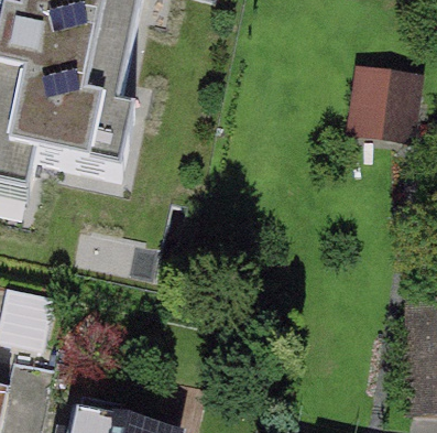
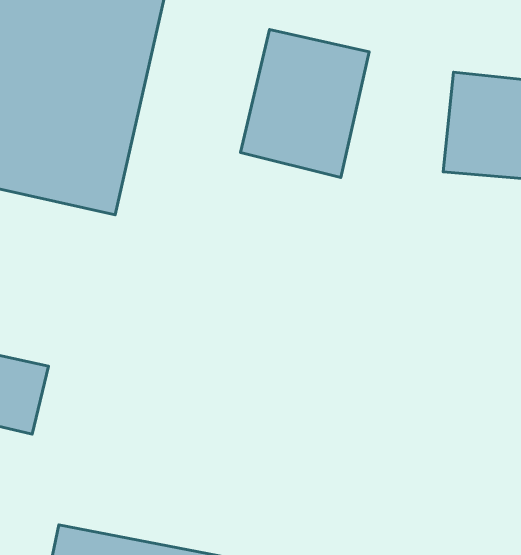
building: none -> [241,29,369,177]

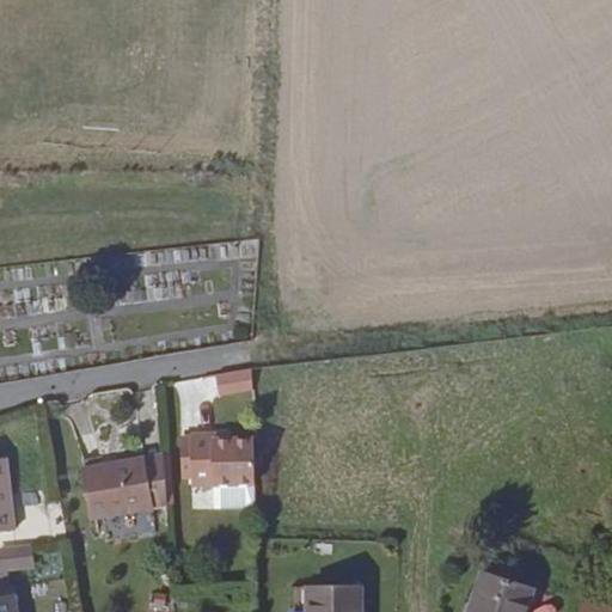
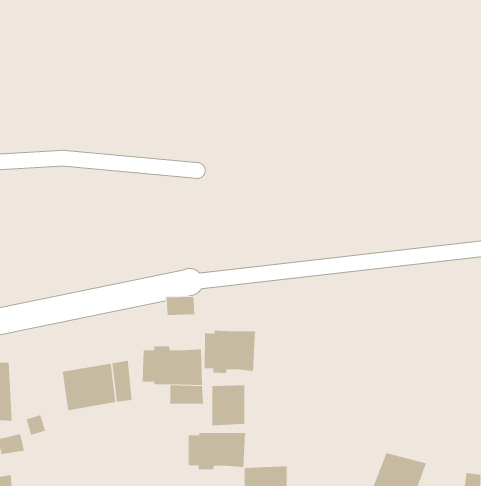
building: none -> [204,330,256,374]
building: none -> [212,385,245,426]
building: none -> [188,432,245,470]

==

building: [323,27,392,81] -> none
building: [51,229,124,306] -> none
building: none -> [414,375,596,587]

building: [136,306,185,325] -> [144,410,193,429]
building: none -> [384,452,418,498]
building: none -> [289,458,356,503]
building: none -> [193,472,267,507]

→ TASK OBJECTIVE
Set down again, word for word, every line from the one with "building: none -> [241,29,369,177]" to the one with "building: none -> [188,432,245,470]" in the entries above, and omit the pictures.

→ ANSWER AREA
building: none -> [241,29,369,177]

building: none -> [204,330,256,374]
building: none -> [212,385,245,426]
building: none -> [188,432,245,470]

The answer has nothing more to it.